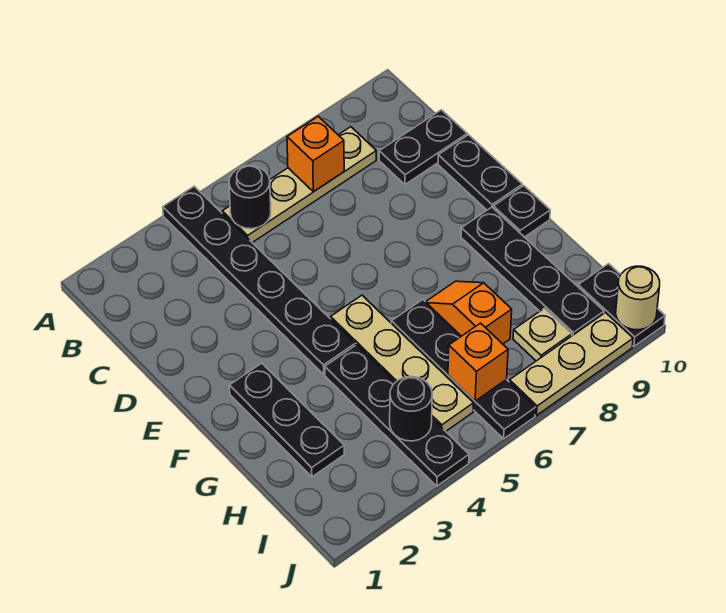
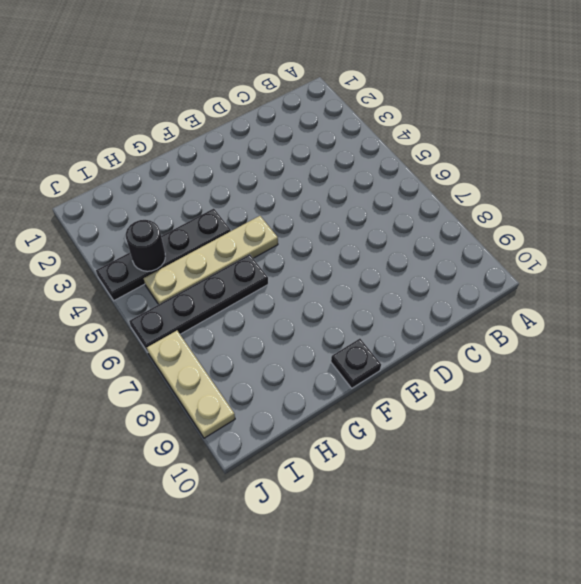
none -> black 1x6 plate [163,186,355,374]
none -> tan 1x4 plate [222,127,376,243]
none -> black 1x2 plate [379,110,467,185]

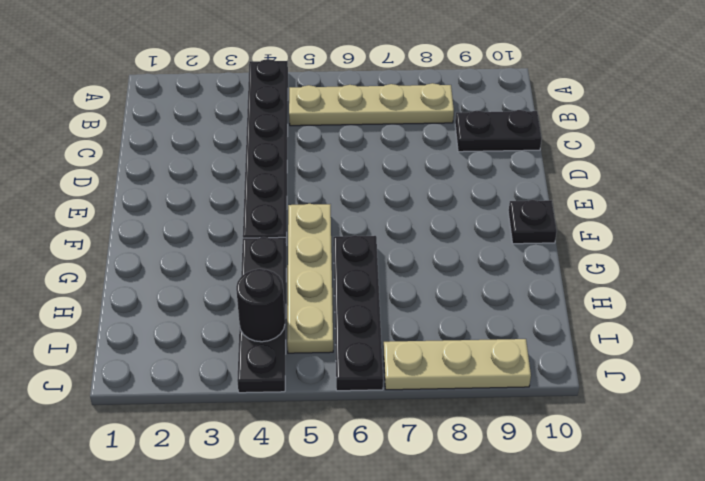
none -> black 1x2 plate [438,135,522,210]
none -> black 1x3 plate [229,363,344,477]
none -> black 1x4 plate [461,207,604,336]

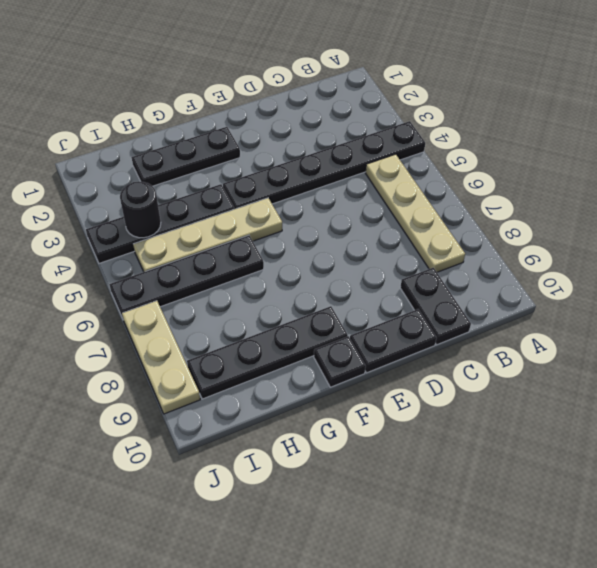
none -> orange 1x2 slope [426,281,512,344]
none -> tan 1x1 plate [513,308,572,361]
none -> black 1x2 plate [578,264,665,346]

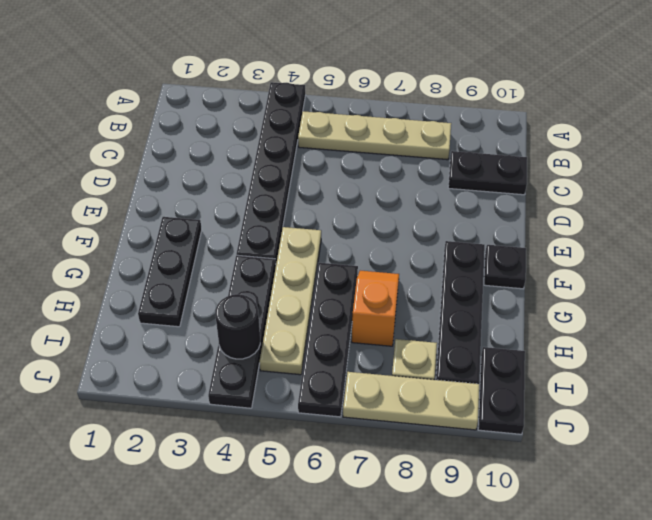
none -> black 1x2 plate [438,135,522,210]
none -> black 1x1 round brick [229,166,271,229]
none -> orange 1x1 brick [287,116,344,192]

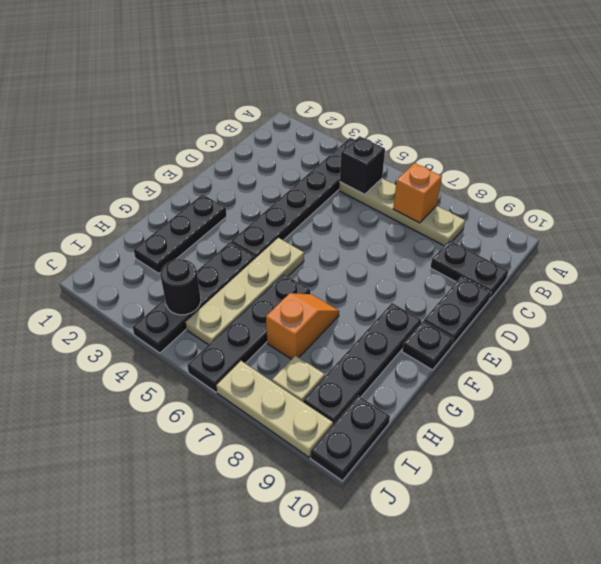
black 1x1 brick [340,136,385,194] -> black 1x1 round brick [229,166,271,229]
none -> orange 1x1 brick [448,323,508,401]
none -> tan 1x1 round brick [616,266,660,330]

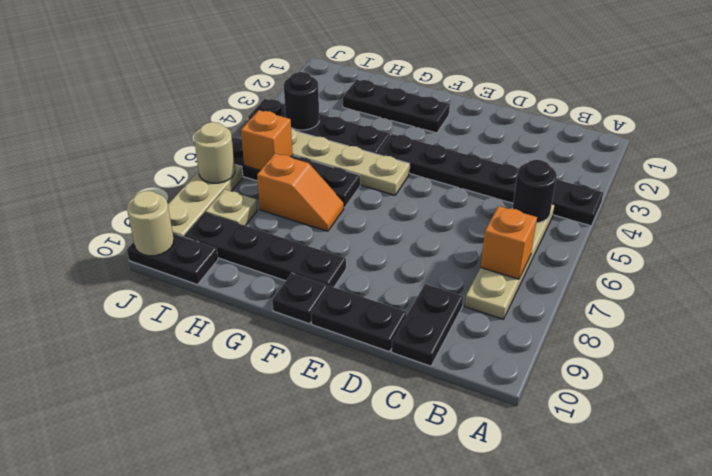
tan 1x1 round brick [194,122,235,183] -> none

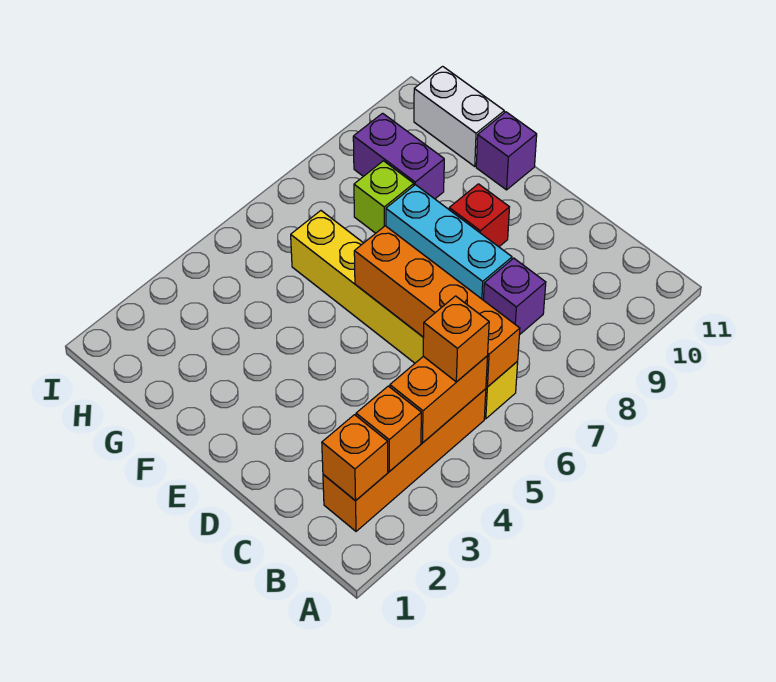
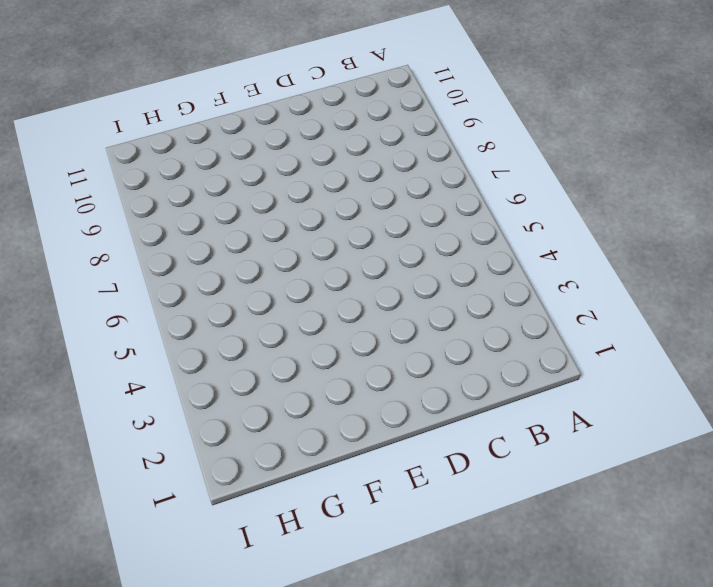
none -> orange 1x4 brick [323,389,486,531]
none -> yellow 1x6 brick [291,211,518,419]
none -> purple 1x1 brick [484,258,546,335]

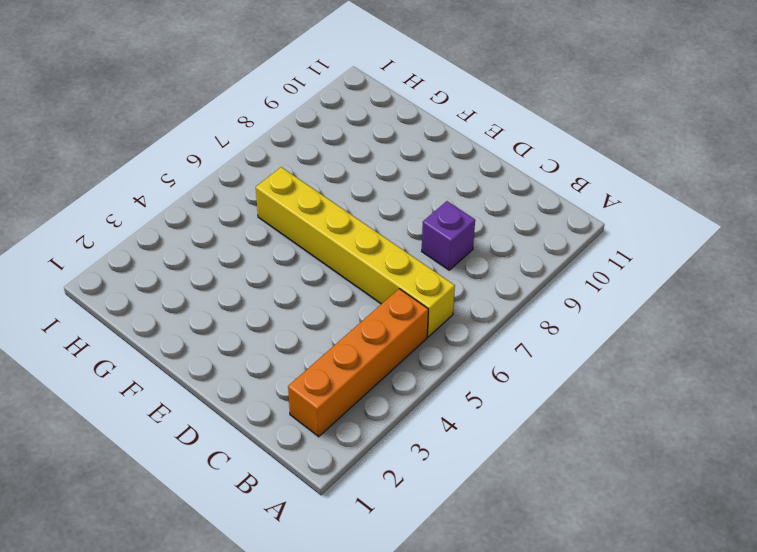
none -> cyan 1x3 brick [386,185,512,300]
none -> red 1x1 brick [449,184,509,247]
none -> purple 1x1 brick [476,112,537,190]

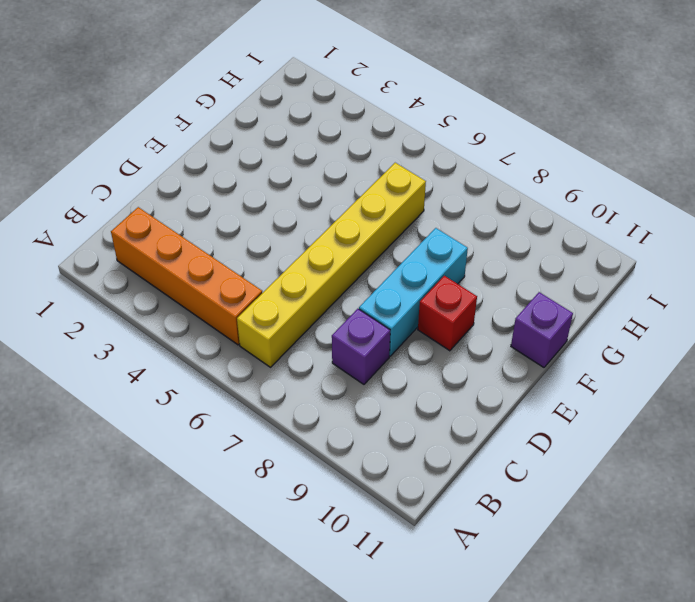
none -> lime 1x1 brick [354,161,414,233]
none -> purple 1x2 brick [353,113,444,199]
none -> white 1x2 brick [414,66,504,166]

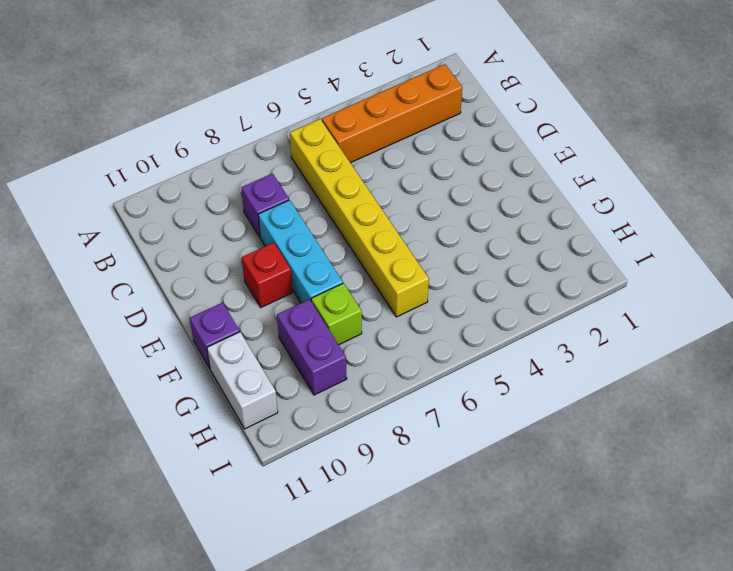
none -> orange 1x1 brick [322,415,388,501]
none -> orange 1x1 brick [356,386,421,472]
none -> orange 1x2 brick [390,356,488,443]

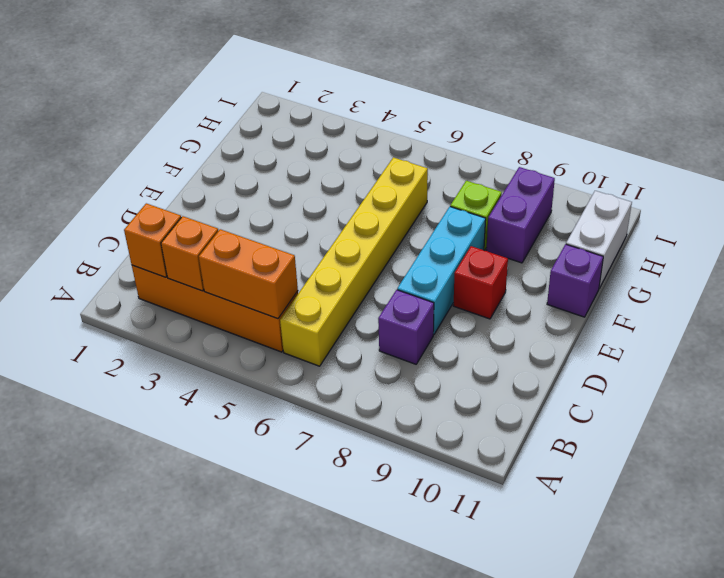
none -> orange 1x4 brick [354,226,520,387]
none -> orange 1x1 brick [423,296,489,382]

= = =

Please give again only those lines that run from the one containing "none -> cyan 1x3 brick [386,185,512,300]" through the final line of the listing, both included, exactly as written and without pictures.

none -> cyan 1x3 brick [386,185,512,300]
none -> red 1x1 brick [449,184,509,247]
none -> purple 1x1 brick [476,112,537,190]

none -> lime 1x1 brick [354,161,414,233]
none -> purple 1x2 brick [353,113,444,199]
none -> white 1x2 brick [414,66,504,166]

none -> orange 1x1 brick [322,415,388,501]
none -> orange 1x1 brick [356,386,421,472]
none -> orange 1x2 brick [390,356,488,443]

none -> orange 1x4 brick [354,226,520,387]
none -> orange 1x1 brick [423,296,489,382]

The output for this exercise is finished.